Task:
Below are some records; output exactly the lines from the line with "zagipako (yellow) 166,166,262,304" to the line with "sefapiguk (grey) 436,56,499,96 -> none", both ends kept, and nothing more.

Top of Extracted records

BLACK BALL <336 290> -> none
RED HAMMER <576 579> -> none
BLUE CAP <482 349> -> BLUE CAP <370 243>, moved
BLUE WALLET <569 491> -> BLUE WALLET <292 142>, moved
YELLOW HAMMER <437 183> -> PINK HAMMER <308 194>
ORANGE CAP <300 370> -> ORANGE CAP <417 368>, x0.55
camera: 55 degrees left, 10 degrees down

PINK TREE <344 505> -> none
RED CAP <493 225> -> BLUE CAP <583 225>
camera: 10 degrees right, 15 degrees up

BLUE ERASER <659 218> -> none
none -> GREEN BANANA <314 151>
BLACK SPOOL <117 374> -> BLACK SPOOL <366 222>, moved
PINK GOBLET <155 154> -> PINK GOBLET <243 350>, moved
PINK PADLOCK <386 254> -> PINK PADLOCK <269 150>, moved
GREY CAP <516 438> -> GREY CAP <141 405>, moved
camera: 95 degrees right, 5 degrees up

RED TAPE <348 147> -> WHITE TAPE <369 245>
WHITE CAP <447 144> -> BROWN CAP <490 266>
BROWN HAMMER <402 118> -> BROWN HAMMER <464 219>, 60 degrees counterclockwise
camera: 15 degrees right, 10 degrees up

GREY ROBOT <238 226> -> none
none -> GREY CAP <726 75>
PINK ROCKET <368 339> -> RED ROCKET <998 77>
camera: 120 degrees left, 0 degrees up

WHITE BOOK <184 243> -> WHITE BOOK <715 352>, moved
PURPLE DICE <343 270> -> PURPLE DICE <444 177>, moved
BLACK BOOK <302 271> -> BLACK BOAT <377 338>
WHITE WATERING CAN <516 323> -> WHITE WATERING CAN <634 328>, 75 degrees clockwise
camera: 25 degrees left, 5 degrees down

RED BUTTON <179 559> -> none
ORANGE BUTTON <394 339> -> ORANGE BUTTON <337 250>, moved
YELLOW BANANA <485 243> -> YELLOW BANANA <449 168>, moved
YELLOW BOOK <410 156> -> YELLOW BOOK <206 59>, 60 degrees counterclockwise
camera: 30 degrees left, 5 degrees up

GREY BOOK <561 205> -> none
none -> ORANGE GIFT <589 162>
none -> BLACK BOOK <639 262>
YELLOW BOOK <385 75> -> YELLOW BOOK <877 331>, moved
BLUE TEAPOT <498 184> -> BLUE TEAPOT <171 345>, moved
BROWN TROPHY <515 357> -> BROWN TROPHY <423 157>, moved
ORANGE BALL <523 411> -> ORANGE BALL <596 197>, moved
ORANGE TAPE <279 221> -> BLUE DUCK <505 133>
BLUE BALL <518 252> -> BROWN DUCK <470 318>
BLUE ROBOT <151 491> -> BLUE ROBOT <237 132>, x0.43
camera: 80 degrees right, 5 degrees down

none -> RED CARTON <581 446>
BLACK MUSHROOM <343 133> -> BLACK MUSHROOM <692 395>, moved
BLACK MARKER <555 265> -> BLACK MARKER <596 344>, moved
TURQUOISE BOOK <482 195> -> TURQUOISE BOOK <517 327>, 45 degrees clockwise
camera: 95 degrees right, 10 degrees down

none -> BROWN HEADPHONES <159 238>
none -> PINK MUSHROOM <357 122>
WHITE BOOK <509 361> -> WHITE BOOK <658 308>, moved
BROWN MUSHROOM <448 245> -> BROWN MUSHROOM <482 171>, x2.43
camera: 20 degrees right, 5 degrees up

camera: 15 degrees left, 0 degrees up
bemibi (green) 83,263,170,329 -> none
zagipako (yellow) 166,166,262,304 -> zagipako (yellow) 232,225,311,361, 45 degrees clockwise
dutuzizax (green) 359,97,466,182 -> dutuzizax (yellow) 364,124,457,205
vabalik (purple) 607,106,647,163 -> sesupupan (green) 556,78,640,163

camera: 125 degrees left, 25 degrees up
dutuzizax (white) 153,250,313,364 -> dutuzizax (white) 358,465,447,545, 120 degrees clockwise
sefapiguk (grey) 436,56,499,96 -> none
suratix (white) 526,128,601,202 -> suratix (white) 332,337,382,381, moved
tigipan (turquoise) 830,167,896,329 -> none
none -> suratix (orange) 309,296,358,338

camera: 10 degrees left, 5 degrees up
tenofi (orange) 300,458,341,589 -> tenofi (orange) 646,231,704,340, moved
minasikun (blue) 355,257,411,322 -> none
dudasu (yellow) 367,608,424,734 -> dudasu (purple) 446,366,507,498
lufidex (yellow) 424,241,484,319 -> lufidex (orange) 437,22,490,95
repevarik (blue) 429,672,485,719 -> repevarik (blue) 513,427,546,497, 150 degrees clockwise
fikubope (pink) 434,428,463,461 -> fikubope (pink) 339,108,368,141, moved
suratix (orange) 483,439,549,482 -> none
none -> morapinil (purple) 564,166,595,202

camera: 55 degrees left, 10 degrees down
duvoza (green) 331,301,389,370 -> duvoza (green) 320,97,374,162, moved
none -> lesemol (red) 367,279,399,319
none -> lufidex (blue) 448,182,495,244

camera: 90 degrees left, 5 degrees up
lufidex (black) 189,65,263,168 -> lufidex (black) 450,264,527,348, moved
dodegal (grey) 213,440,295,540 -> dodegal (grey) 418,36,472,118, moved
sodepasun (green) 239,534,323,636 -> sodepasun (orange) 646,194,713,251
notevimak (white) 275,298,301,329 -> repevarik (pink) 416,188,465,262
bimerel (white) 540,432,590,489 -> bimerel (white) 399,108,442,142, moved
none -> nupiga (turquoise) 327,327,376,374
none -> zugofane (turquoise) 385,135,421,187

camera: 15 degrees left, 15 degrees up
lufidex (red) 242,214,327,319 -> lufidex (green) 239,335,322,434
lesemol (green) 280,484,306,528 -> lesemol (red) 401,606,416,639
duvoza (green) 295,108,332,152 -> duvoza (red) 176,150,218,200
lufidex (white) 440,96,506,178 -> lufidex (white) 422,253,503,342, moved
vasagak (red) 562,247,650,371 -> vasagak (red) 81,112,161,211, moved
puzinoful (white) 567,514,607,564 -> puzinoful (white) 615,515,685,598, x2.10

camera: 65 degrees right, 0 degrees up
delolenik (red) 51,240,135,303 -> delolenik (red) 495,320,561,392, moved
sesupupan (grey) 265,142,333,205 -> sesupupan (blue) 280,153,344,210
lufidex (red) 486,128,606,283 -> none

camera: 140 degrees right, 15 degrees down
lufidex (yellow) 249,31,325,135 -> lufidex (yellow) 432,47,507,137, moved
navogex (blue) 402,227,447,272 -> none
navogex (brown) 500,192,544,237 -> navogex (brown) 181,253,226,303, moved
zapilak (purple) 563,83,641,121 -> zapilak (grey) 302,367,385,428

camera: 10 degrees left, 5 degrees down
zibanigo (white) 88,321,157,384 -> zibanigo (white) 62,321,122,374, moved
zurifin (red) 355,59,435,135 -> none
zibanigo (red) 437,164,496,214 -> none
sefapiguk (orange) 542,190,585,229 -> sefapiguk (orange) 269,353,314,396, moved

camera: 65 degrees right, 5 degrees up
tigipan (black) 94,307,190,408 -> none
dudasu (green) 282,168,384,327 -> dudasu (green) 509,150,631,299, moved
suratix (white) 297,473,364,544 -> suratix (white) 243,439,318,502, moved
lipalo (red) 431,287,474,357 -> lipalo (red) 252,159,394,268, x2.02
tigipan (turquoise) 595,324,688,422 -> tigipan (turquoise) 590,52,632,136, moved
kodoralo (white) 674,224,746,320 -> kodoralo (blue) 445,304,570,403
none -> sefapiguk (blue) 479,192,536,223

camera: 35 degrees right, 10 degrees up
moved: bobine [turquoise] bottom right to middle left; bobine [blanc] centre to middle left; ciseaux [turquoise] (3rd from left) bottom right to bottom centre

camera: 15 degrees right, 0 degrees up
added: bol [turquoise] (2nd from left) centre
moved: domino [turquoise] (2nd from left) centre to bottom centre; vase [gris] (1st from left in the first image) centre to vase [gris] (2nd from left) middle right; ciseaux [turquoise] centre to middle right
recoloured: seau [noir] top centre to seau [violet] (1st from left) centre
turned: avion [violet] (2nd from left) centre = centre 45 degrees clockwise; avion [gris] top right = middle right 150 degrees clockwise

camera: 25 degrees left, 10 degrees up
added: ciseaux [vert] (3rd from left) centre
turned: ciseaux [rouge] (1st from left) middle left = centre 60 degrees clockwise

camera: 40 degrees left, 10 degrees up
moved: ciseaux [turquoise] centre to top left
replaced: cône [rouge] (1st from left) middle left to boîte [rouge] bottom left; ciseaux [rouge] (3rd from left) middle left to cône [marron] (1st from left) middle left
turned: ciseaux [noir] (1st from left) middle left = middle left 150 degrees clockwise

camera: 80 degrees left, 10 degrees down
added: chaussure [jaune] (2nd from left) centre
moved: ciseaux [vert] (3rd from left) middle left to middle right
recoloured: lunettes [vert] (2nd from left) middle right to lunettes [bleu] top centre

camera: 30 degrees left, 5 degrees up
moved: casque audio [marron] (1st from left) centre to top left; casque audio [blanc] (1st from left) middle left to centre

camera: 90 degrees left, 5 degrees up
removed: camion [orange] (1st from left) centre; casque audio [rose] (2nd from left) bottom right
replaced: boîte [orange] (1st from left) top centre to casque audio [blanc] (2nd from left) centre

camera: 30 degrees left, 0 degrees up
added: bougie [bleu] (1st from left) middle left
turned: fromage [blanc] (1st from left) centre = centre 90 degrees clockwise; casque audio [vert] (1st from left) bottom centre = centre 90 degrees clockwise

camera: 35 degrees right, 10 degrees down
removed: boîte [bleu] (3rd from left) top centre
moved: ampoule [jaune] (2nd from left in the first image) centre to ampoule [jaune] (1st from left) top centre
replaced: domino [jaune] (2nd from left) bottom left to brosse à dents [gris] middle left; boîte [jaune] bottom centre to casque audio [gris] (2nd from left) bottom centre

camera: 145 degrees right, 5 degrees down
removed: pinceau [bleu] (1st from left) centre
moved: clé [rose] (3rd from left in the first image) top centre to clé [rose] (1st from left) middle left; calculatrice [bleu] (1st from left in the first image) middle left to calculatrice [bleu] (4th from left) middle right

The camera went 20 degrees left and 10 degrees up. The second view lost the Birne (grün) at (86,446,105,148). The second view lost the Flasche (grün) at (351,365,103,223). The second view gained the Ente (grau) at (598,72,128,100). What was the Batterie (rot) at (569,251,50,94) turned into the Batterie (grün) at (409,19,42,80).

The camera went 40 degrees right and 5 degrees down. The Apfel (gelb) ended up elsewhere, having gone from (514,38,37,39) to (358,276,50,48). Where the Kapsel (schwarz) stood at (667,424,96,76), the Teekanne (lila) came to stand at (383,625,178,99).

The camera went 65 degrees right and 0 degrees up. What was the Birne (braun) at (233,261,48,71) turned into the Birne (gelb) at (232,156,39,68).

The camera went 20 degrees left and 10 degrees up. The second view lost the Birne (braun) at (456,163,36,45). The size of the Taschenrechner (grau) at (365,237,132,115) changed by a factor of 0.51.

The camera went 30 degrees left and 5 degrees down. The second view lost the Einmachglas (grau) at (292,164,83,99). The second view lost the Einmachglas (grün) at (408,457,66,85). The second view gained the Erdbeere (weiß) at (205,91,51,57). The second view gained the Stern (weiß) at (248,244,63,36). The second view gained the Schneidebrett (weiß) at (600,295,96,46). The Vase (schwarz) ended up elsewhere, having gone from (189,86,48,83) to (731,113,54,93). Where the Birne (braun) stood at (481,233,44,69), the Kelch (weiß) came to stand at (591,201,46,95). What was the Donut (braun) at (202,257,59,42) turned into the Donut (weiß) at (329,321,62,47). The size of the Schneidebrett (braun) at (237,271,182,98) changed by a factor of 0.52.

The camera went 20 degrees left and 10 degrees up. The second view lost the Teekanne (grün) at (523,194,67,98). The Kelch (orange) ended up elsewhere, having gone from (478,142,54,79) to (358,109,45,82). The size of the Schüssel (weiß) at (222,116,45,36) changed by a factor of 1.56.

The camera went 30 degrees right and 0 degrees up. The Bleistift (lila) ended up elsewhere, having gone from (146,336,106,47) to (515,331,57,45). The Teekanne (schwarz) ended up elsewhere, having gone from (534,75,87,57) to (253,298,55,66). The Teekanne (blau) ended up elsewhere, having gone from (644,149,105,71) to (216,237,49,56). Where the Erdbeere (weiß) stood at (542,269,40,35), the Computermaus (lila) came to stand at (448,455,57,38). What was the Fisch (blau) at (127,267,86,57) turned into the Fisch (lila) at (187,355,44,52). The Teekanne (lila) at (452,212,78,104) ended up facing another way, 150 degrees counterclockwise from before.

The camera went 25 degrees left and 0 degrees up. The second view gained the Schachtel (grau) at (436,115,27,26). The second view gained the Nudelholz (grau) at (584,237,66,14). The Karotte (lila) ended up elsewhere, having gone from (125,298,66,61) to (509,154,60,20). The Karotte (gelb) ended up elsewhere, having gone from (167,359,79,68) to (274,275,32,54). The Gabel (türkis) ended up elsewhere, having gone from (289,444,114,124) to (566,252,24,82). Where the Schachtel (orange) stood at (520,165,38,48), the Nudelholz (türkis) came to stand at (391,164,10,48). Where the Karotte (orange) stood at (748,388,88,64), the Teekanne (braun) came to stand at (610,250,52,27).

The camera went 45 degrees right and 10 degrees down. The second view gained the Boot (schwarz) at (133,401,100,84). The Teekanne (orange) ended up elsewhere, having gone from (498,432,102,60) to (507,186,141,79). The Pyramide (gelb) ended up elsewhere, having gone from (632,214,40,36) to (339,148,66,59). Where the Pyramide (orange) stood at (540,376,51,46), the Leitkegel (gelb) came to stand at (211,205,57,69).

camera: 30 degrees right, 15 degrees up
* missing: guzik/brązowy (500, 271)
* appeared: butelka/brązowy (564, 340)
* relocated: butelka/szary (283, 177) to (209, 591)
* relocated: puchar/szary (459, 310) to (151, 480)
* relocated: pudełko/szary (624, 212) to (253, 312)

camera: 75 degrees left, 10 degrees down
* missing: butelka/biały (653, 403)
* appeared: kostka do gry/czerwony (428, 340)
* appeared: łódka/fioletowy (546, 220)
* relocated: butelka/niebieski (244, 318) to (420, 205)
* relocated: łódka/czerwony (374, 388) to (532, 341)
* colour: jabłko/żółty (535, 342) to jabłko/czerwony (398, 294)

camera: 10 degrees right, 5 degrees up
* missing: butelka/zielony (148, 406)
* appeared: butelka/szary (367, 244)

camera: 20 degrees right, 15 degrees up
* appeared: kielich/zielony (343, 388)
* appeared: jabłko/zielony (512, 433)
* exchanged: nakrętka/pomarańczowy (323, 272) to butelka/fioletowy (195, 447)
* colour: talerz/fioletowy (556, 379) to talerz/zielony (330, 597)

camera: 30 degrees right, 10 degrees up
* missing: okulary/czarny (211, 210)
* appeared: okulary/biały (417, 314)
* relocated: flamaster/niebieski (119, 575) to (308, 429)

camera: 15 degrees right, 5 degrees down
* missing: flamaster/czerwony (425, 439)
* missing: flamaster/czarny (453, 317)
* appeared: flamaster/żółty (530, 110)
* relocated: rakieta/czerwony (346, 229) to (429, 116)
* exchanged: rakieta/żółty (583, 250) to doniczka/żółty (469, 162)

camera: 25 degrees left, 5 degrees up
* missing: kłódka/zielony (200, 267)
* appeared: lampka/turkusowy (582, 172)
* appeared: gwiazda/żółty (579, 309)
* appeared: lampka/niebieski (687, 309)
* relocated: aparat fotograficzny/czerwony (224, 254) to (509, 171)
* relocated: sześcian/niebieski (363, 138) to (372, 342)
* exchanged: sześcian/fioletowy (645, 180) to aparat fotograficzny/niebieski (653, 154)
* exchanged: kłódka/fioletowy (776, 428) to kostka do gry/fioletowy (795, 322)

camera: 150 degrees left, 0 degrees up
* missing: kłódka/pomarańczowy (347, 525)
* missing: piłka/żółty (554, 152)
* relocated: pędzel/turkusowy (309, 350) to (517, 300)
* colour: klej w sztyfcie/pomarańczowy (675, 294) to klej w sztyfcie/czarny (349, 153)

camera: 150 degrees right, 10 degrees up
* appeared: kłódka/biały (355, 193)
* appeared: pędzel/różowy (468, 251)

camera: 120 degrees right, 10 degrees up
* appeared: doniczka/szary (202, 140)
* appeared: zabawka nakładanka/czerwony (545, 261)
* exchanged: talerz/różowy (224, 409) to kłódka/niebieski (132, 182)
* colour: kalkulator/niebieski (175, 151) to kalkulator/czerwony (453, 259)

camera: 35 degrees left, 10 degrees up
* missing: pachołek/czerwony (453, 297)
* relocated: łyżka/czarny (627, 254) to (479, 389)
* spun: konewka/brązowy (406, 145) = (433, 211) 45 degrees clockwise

Bottom of Extracted records

Task output:
zagipako (yellow) 166,166,262,304 -> zagipako (yellow) 232,225,311,361, 45 degrees clockwise
dutuzizax (green) 359,97,466,182 -> dutuzizax (yellow) 364,124,457,205
vabalik (purple) 607,106,647,163 -> sesupupan (green) 556,78,640,163

camera: 125 degrees left, 25 degrees up
dutuzizax (white) 153,250,313,364 -> dutuzizax (white) 358,465,447,545, 120 degrees clockwise
sefapiguk (grey) 436,56,499,96 -> none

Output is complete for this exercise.